_Problem requirements_
If a line in the entries includes "river", show that line.

-*-

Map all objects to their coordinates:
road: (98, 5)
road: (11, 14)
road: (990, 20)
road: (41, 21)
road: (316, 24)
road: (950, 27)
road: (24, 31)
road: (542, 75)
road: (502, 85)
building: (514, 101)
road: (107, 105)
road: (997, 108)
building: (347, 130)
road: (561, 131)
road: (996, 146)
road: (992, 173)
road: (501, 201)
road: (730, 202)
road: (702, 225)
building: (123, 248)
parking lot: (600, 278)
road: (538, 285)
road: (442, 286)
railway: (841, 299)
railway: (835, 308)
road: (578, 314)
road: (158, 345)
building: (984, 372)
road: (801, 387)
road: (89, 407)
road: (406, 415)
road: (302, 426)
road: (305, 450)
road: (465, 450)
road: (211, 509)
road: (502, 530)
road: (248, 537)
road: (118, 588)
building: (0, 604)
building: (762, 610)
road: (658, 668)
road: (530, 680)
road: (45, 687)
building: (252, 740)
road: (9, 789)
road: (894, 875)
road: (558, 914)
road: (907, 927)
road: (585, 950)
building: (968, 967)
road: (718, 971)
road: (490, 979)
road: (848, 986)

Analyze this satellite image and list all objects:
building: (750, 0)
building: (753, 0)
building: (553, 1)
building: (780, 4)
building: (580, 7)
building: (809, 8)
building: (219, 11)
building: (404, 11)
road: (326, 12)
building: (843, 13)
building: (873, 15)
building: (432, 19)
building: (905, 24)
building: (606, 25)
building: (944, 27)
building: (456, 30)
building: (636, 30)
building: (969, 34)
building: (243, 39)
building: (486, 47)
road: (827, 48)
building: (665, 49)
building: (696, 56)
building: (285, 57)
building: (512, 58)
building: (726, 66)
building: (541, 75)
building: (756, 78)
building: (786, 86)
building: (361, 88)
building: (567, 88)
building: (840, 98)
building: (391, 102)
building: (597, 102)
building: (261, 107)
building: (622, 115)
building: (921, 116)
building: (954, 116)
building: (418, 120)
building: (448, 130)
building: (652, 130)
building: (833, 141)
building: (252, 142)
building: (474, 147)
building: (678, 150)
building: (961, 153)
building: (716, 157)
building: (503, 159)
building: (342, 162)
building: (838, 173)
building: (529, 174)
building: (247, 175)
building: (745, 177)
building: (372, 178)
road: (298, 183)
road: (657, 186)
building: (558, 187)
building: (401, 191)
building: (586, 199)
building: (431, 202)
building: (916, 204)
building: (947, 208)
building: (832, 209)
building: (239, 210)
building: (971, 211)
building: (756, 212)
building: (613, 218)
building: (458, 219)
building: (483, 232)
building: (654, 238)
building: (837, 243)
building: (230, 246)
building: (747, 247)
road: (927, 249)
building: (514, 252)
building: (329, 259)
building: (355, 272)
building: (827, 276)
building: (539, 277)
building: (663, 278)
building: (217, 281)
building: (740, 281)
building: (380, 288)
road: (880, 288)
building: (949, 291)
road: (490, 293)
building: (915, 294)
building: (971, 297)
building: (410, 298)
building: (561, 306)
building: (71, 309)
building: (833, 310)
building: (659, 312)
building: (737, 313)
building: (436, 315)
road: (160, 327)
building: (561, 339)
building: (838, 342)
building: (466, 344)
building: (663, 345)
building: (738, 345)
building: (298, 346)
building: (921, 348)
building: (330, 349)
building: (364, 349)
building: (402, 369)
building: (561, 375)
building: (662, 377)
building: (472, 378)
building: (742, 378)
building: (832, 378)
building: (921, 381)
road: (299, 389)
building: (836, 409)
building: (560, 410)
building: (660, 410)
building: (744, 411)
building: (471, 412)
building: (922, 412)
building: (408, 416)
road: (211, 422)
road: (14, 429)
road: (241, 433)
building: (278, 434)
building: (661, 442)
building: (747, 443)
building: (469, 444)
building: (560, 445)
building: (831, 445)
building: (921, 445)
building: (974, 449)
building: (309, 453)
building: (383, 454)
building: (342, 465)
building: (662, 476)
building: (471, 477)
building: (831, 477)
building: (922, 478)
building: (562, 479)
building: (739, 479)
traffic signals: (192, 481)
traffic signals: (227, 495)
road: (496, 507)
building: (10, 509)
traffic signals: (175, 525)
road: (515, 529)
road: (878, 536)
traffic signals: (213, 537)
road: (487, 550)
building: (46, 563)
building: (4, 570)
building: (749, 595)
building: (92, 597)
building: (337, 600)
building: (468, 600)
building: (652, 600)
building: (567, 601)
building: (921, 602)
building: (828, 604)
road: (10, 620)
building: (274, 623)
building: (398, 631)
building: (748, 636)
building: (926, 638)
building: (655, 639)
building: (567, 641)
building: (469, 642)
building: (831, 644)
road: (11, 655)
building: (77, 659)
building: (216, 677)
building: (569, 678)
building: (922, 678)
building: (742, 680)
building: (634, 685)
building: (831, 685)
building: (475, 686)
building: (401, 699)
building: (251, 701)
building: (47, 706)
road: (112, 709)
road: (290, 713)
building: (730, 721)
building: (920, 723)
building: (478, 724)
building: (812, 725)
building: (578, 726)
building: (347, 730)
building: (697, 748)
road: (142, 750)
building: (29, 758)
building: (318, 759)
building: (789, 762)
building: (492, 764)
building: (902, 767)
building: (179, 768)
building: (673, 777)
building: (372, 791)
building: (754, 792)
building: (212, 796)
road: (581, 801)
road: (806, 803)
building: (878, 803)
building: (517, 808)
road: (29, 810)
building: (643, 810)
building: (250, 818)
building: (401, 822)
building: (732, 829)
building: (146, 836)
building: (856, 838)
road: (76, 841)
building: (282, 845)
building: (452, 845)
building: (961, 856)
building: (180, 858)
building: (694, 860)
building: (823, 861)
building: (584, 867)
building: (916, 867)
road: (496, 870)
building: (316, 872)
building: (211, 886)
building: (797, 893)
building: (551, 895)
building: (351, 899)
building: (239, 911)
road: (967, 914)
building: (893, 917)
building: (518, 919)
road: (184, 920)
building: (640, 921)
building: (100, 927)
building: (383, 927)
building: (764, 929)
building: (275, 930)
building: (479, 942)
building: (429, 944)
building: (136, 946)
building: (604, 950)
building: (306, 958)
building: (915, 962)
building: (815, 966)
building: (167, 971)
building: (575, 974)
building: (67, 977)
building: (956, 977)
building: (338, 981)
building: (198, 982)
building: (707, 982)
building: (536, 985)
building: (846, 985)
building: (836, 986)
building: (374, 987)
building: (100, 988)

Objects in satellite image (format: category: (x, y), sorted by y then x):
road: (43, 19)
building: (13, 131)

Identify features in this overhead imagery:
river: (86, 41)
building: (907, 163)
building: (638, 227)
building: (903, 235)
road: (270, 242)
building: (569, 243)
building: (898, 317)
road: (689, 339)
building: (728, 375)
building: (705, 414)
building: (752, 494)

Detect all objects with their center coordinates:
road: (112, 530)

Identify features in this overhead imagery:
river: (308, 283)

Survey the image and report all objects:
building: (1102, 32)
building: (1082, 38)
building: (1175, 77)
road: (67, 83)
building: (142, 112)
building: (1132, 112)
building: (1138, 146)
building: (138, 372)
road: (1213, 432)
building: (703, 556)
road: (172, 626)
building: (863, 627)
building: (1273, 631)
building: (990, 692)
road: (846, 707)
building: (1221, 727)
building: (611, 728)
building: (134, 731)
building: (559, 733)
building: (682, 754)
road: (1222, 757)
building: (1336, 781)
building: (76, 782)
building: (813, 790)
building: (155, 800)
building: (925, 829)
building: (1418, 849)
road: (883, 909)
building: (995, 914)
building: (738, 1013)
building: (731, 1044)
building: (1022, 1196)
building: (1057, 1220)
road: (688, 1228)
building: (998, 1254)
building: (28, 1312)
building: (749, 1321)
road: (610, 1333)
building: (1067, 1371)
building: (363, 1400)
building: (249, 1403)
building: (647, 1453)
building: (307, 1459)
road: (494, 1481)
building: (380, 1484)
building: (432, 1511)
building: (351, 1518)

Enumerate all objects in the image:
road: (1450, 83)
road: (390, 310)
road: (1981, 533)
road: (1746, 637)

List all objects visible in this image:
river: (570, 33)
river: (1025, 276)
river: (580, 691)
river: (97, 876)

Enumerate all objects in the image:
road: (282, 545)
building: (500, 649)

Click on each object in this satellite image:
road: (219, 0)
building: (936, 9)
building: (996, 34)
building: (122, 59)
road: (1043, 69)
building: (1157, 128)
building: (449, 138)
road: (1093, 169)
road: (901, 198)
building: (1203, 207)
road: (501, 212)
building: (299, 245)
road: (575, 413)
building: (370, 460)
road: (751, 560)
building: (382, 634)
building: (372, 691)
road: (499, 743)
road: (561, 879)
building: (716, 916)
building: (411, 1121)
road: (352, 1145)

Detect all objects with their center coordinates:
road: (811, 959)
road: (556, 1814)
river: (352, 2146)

-*-

_Task answer_
river: (86, 41)
river: (308, 283)
river: (570, 33)
river: (1025, 276)
river: (580, 691)
river: (97, 876)
river: (352, 2146)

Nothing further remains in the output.